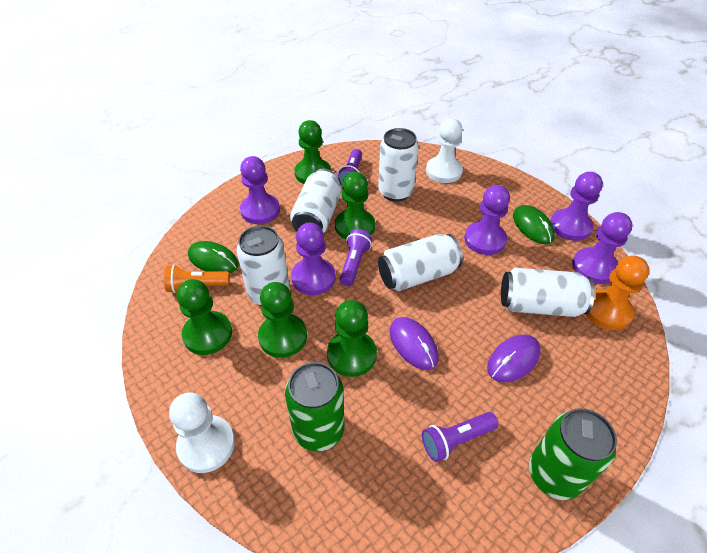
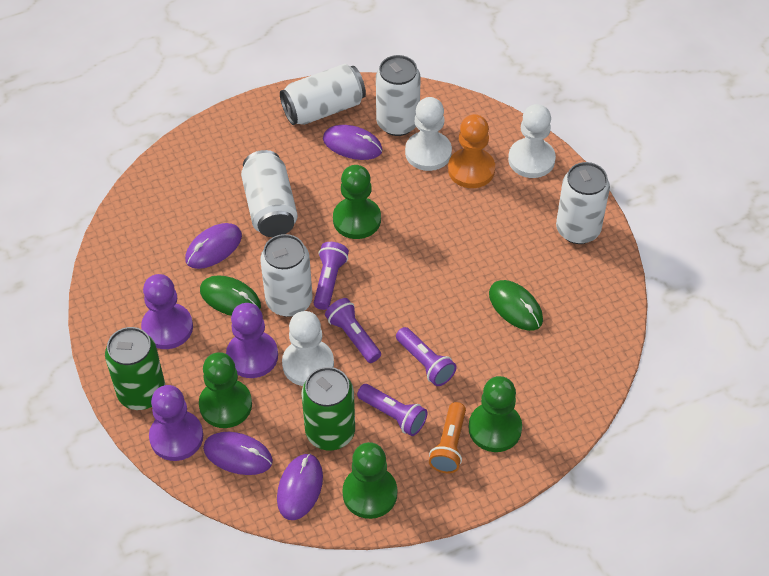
green pawn: 5 -> 4
purple flashlight: 3 -> 4
purple mouse: 2 -> 4
purple pawn: 5 -> 3
white pawn: 2 -> 3

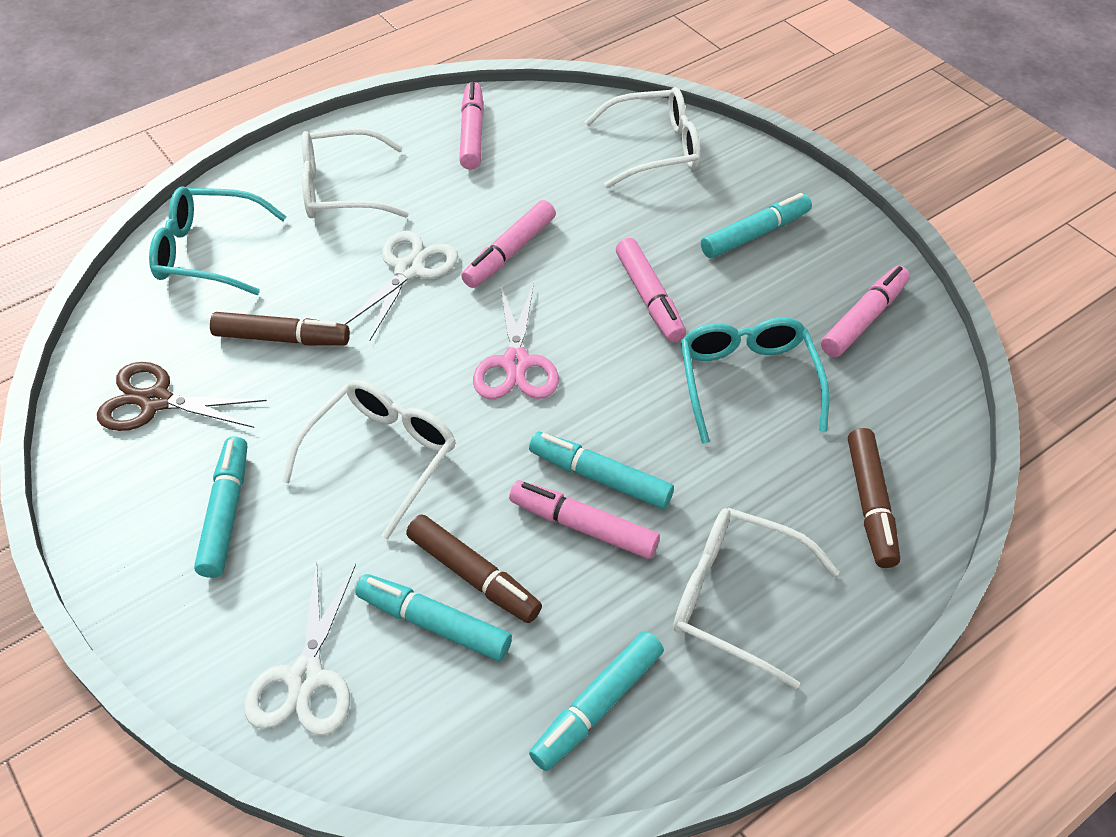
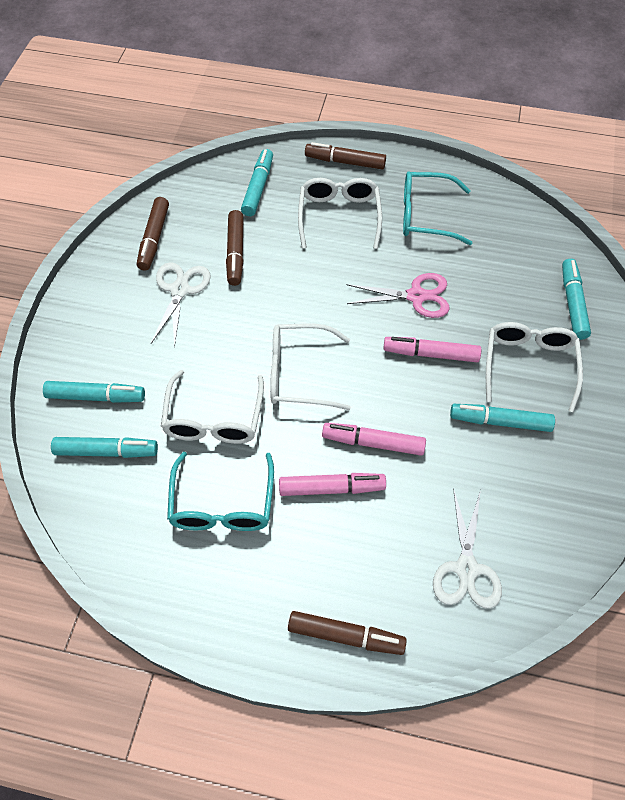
brown marker: 3 -> 4
brown scissors: 1 -> 0
pink marker: 5 -> 3

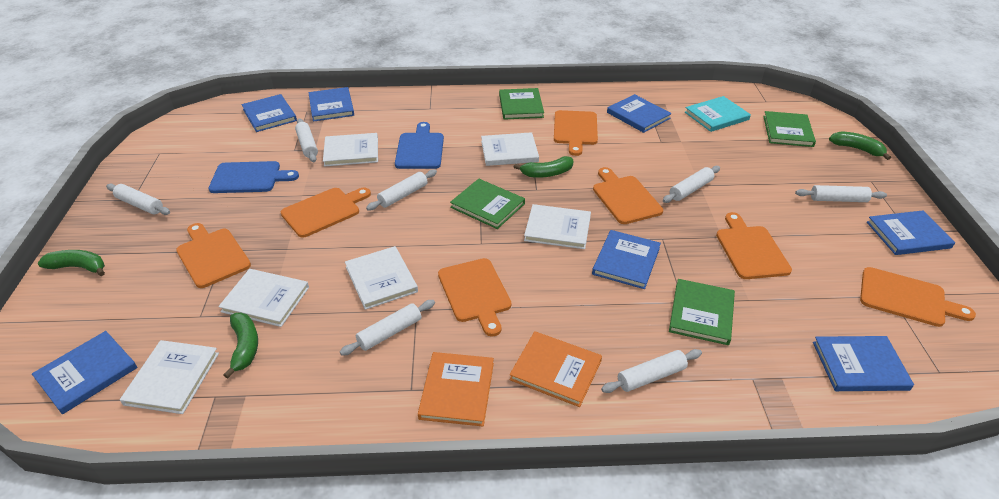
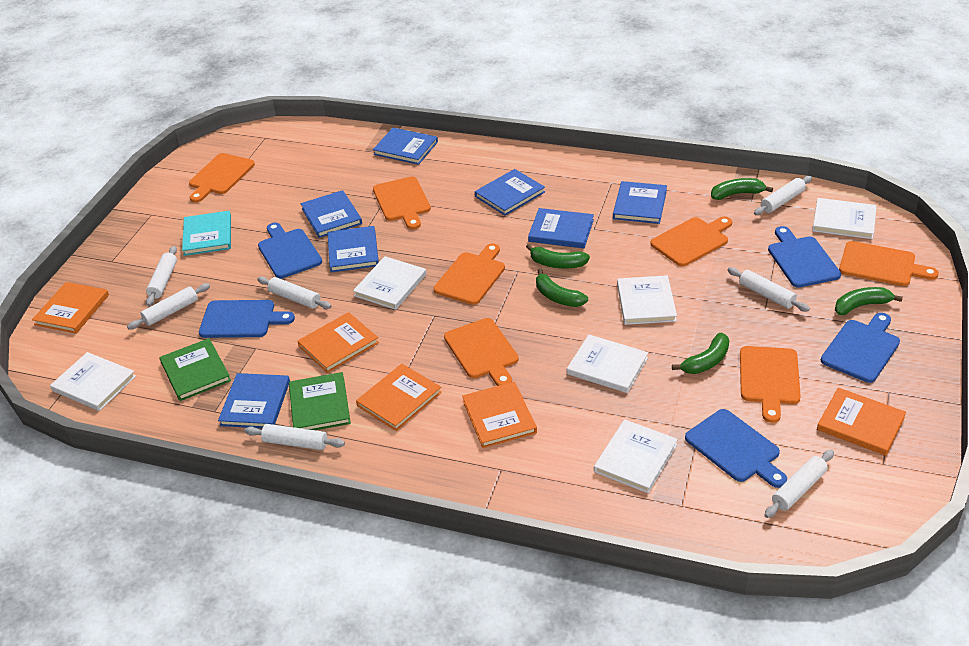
blue cutting board: 2 -> 5
green banana: 4 -> 5
green book: 4 -> 2
orange book: 2 -> 5

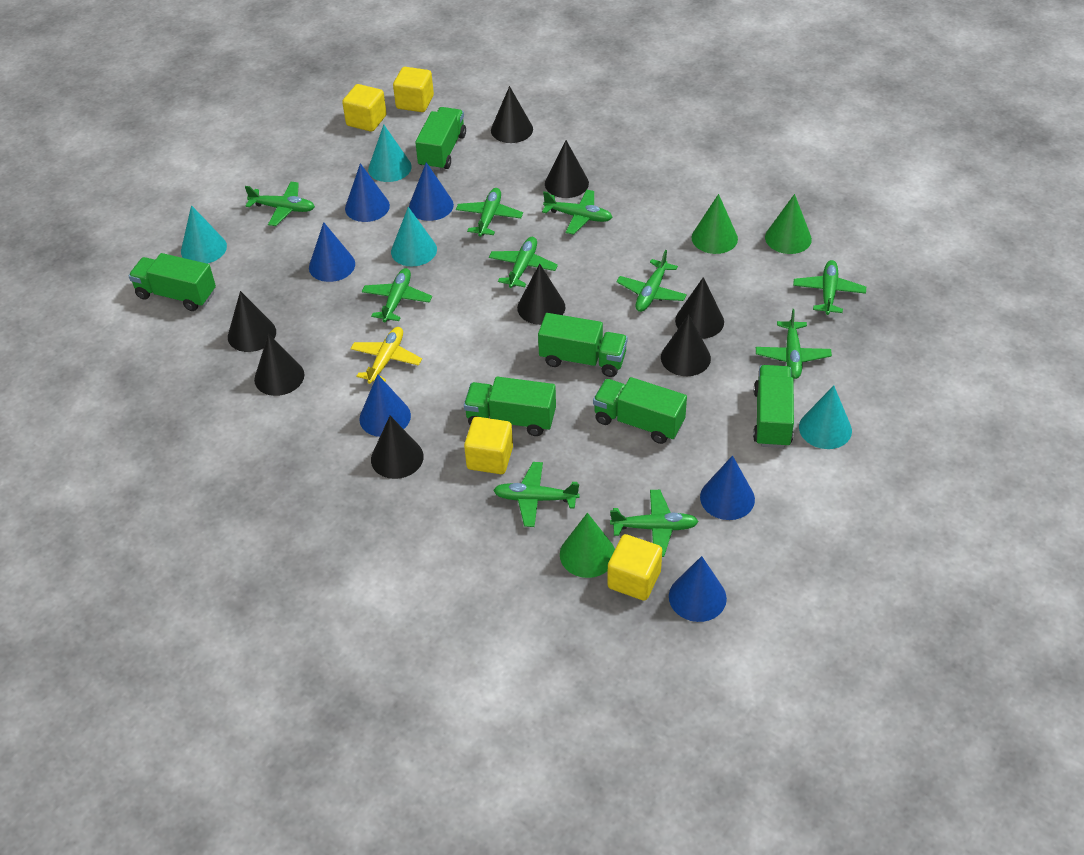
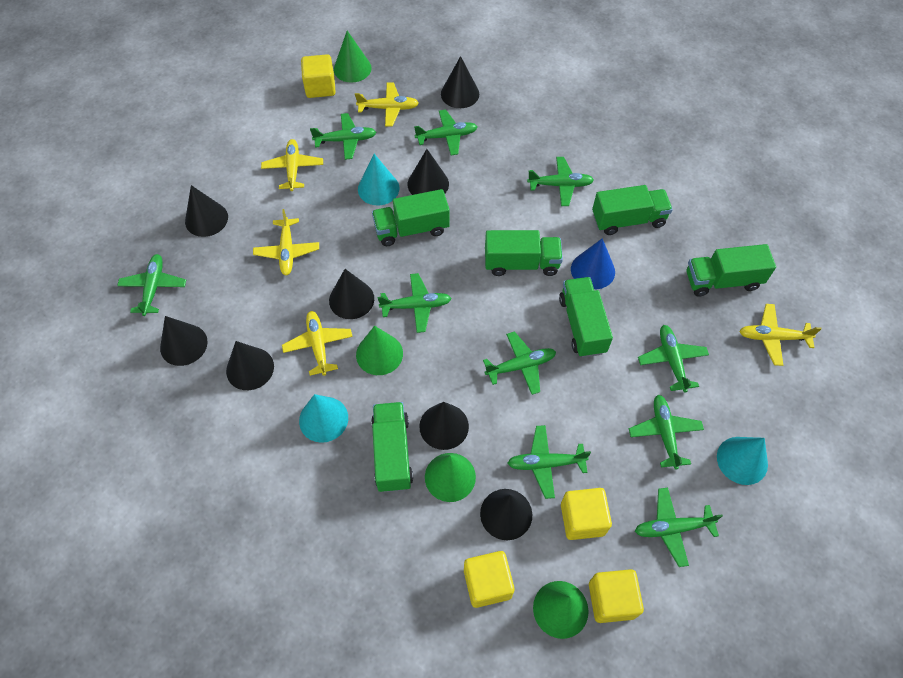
blue cone: 6 -> 1
green cone: 3 -> 4
turquoise cone: 4 -> 3
yellow plane: 1 -> 5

----

* _Exercise description_
Skip every picture, and give the rest of the material above again exactly.

* _Solution for this task_
green pawn: 5 -> 4
purple flashlight: 3 -> 4
purple mouse: 2 -> 4
purple pawn: 5 -> 3
white pawn: 2 -> 3

brown marker: 3 -> 4
brown scissors: 1 -> 0
pink marker: 5 -> 3

blue cutting board: 2 -> 5
green banana: 4 -> 5
green book: 4 -> 2
orange book: 2 -> 5

blue cone: 6 -> 1
green cone: 3 -> 4
turquoise cone: 4 -> 3
yellow plane: 1 -> 5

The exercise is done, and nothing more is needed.